[Scene comparison data]
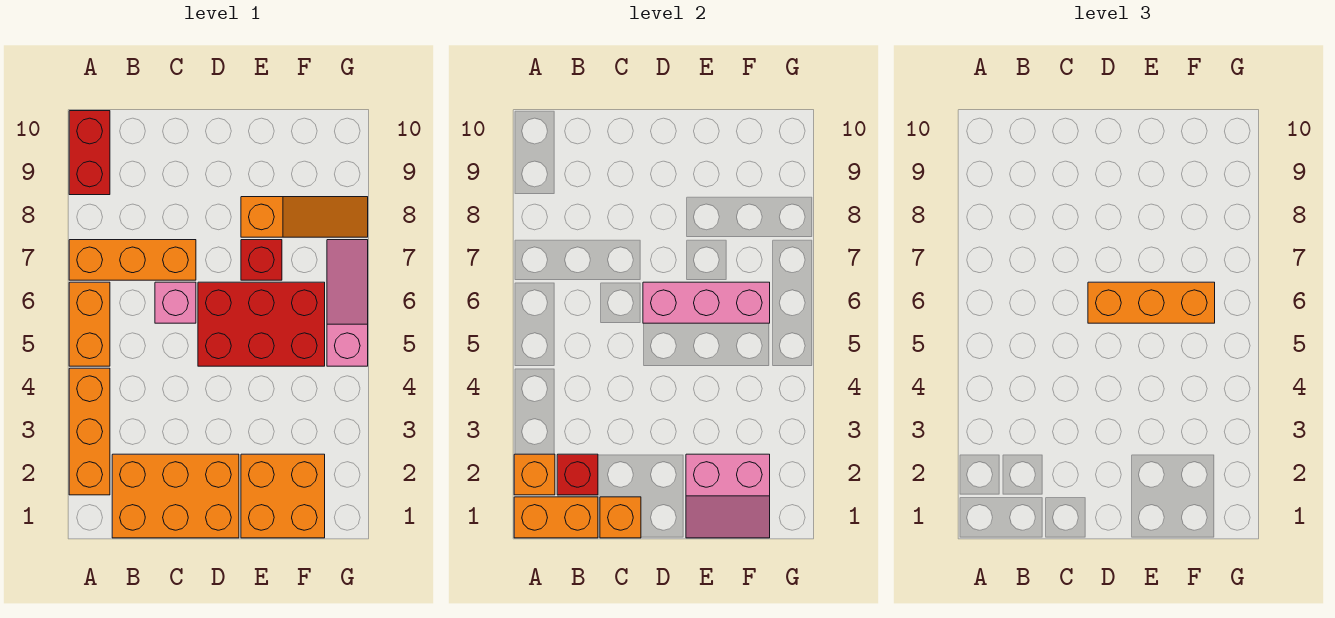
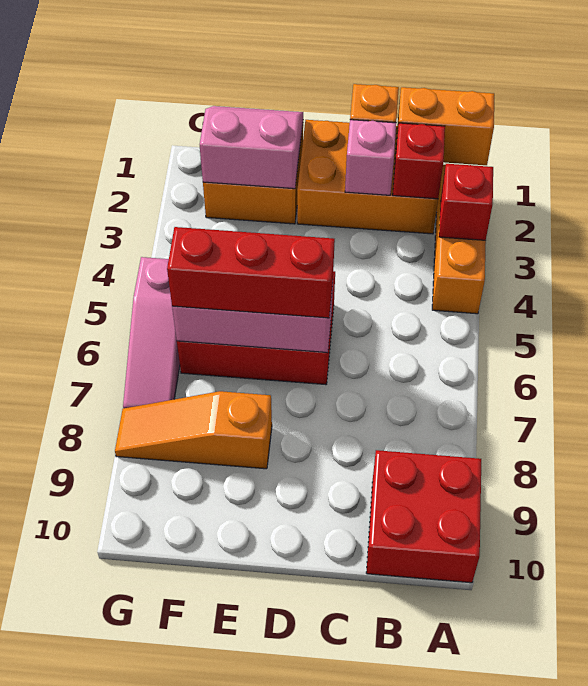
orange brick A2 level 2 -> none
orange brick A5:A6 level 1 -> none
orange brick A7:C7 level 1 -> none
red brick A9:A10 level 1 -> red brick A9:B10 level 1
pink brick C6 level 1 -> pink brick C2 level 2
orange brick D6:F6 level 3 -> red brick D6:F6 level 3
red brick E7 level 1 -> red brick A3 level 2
* * *
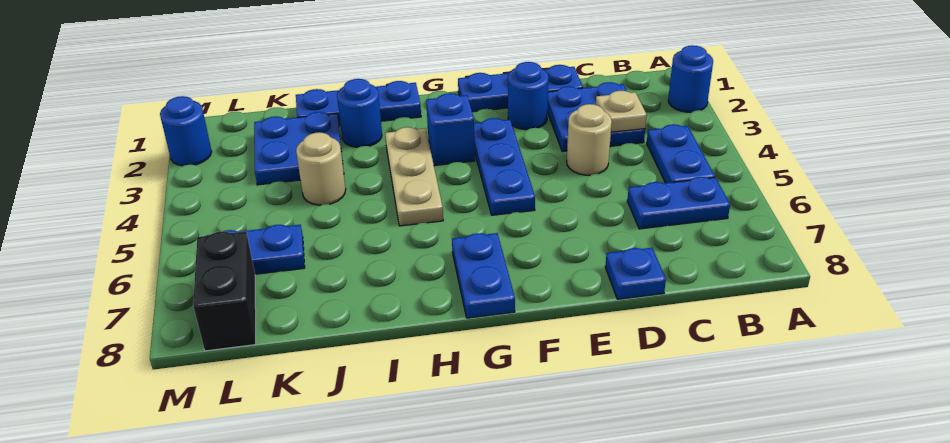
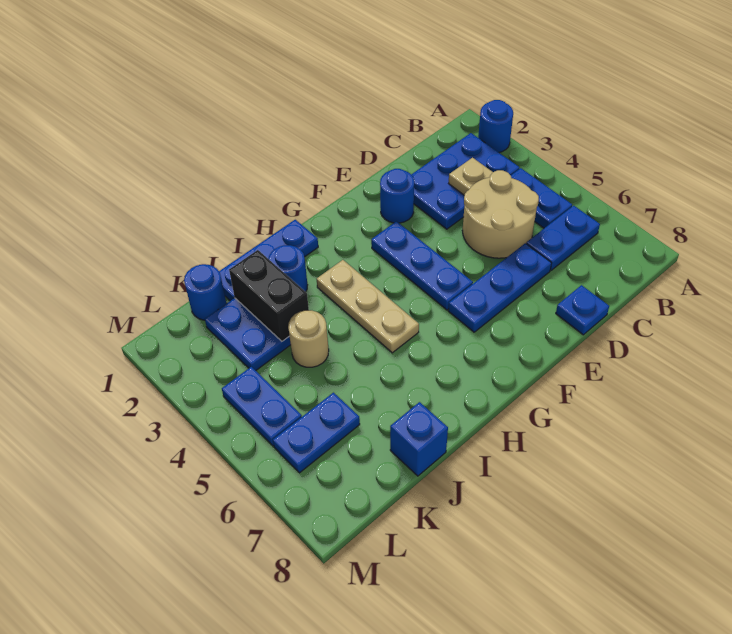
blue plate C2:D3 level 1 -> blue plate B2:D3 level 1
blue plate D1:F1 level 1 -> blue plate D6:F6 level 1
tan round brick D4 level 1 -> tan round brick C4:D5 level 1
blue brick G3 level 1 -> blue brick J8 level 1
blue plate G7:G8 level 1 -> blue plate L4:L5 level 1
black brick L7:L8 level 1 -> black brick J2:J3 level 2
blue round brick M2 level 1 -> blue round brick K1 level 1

■ **REQUIRED WORK**
Give back, exactly as written, the stretch from the line with "orange brick A2 level 2 -> none" through the line with "red brick E7 level 1 -> red brick A3 level 2", and no other lines from the records above.

■ **ANSWER TO THE EXERCISE**
orange brick A2 level 2 -> none
orange brick A5:A6 level 1 -> none
orange brick A7:C7 level 1 -> none
red brick A9:A10 level 1 -> red brick A9:B10 level 1
pink brick C6 level 1 -> pink brick C2 level 2
orange brick D6:F6 level 3 -> red brick D6:F6 level 3
red brick E7 level 1 -> red brick A3 level 2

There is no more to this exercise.